Exercise – Repeat exactly the line that contains "(725, 434) = (277, 563): brown" and every line after it, down to the last line of the entries below. Do not include pictures.

Scene difference descriptions:
------------------------------------------------------------

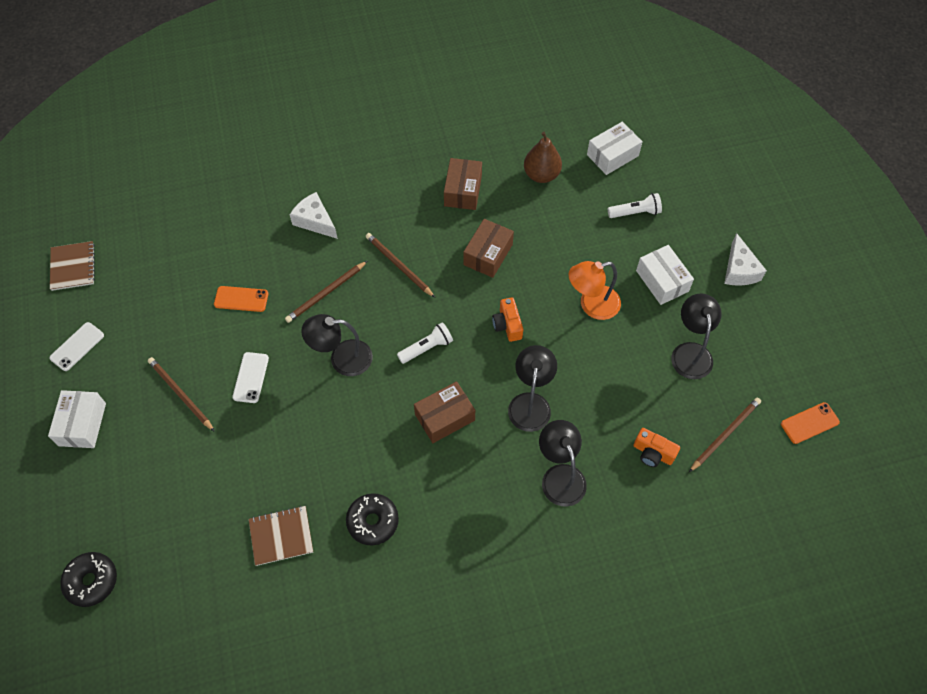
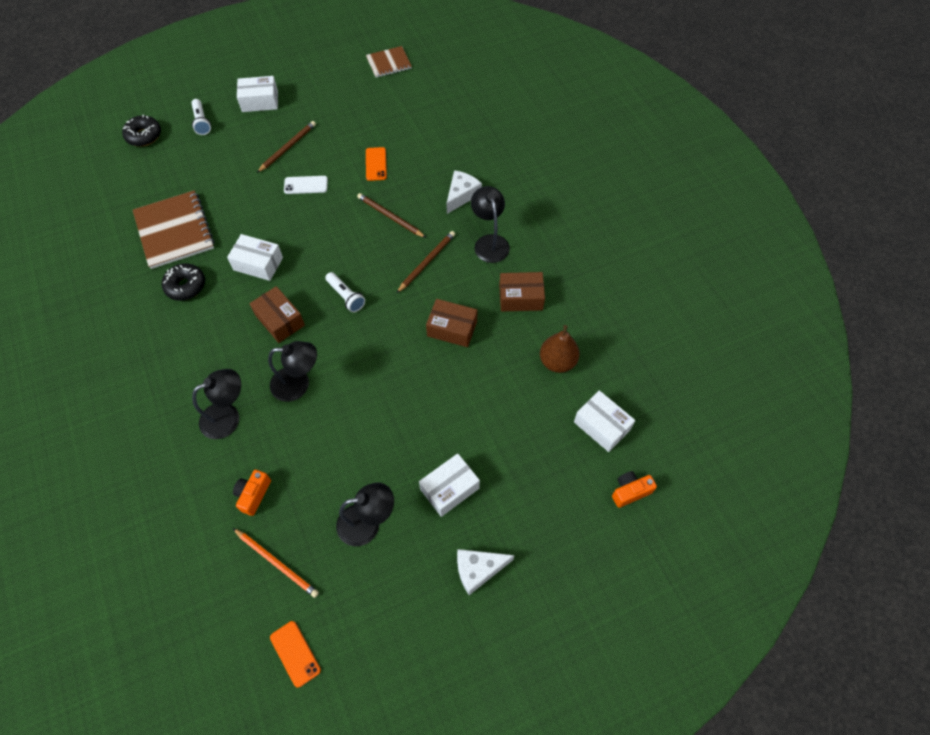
camera: 80 degrees right, 0 degrees up
(77, 346) = (322, 83): white phone -> none
(281, 536) = (174, 231): brown notebook -> brown notebook, size x1.73
(342, 359) = (329, 239): black lamp -> black lamp (489, 242)
(359, 437) = (258, 263): none -> white box
(507, 325) = (377, 355): orange camera -> orange camera (630, 491)
(591, 305) = (410, 424): orange lamp -> none
(635, 212) = (531, 455): white flashlight -> white flashlight (201, 122)
(725, 434) = (277, 563): brown pencil -> orange pencil

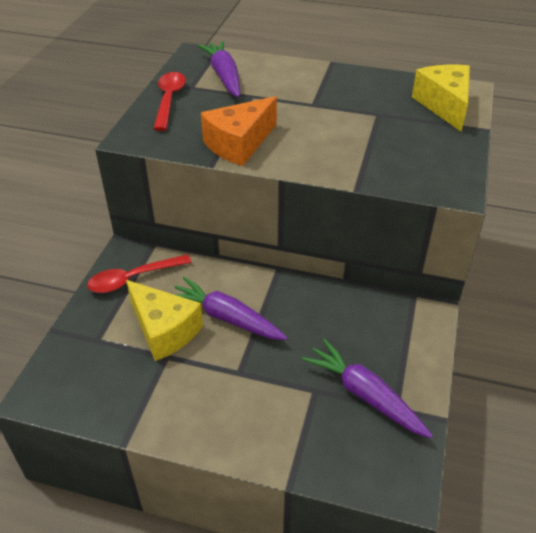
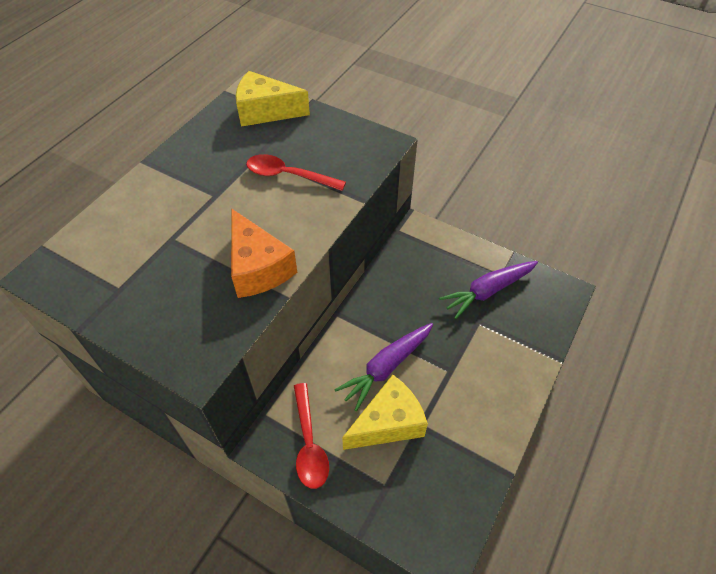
camera: 75 degrees left, 10 degrees up
(169, 100) = (136, 317): red spoon -> red spoon (289, 176)
(224, 76) = (114, 255): purple carrot -> none

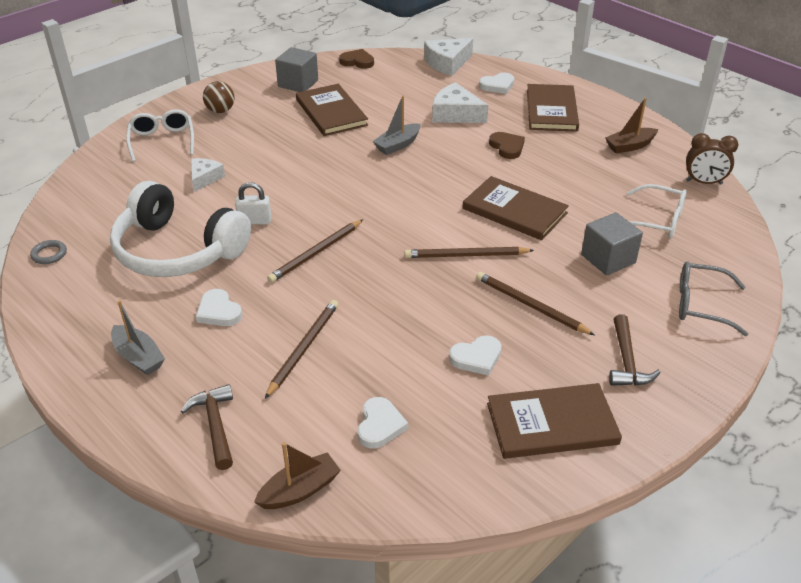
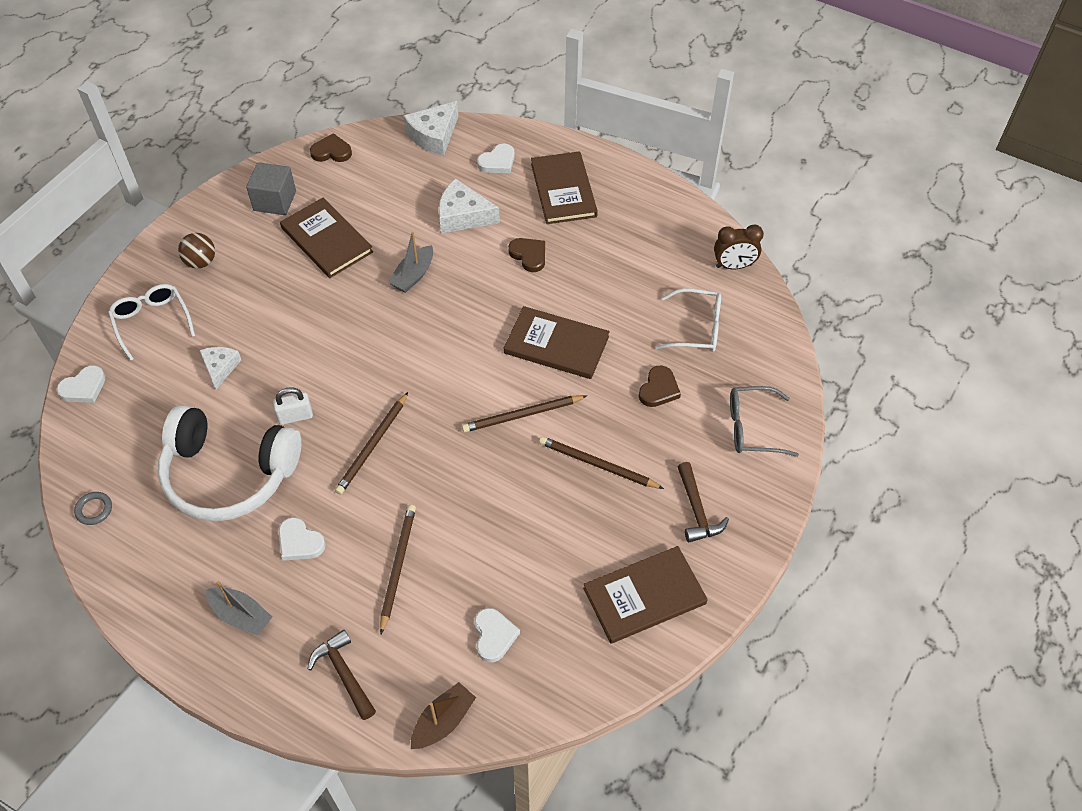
camera: 15 degrees left, 15 degrees up
(476, 357) = (562, 538): white heart -> white heart (84, 387)
(608, 259) = (659, 389): grey cube -> brown heart
(630, 146) = (653, 228): brown boat -> none

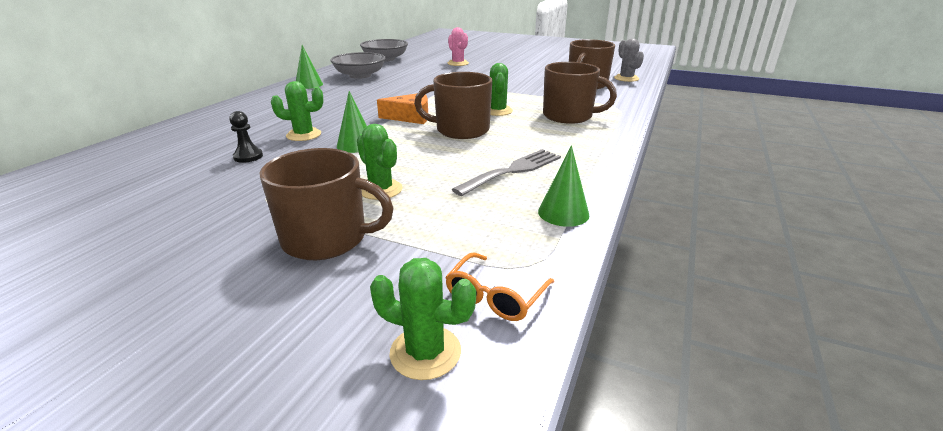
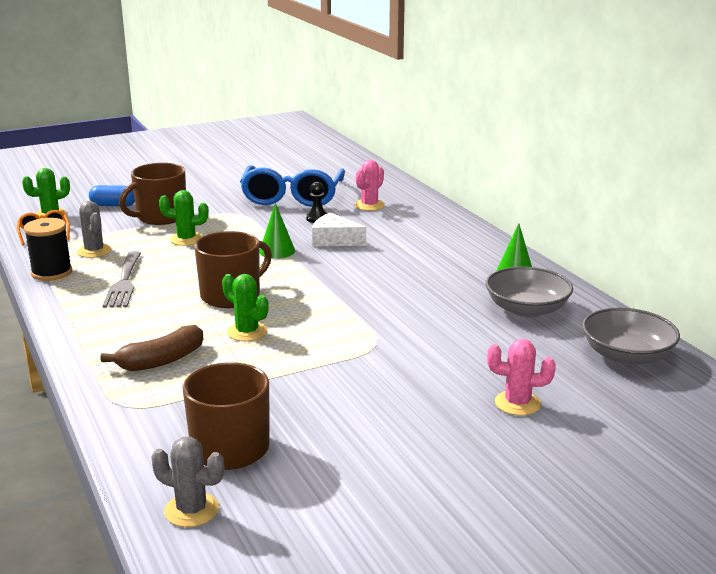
camera: 130 degrees right, 5 degrees down
(170, 192) = (292, 196): none -> blue glasses
(184, 149) = (369, 205): none -> pink cactus
(304, 135) = (334, 240): green cactus -> white cheese
(312, 310) = (114, 205): none -> blue capsule
(410, 117) = (306, 287): orange cheese -> none
(483, 221) = (94, 251): none -> grey cactus
(563, 213) = (52, 272): green cone -> black spool
(568, 116) = (161, 360): brown mug -> brown banana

------------------------------------------------------------

Output below –
(725, 434) = (277, 563): brown pencil -> orange pencil

camera: 75 degrees left, 10 degrees up
(169, 100) = (136, 317): red spoon -> red spoon (289, 176)
(224, 76) = (114, 255): purple carrot -> none

camera: 15 degrees left, 15 degrees up
(476, 357) = (562, 538): white heart -> white heart (84, 387)
(608, 259) = (659, 389): grey cube -> brown heart
(630, 146) = (653, 228): brown boat -> none

camera: 130 degrees right, 5 degrees down
(170, 192) = (292, 196): none -> blue glasses
(184, 149) = (369, 205): none -> pink cactus
(304, 135) = (334, 240): green cactus -> white cheese
(312, 310) = (114, 205): none -> blue capsule
(410, 117) = (306, 287): orange cheese -> none
(483, 221) = (94, 251): none -> grey cactus
(563, 213) = (52, 272): green cone -> black spool
(568, 116) = (161, 360): brown mug -> brown banana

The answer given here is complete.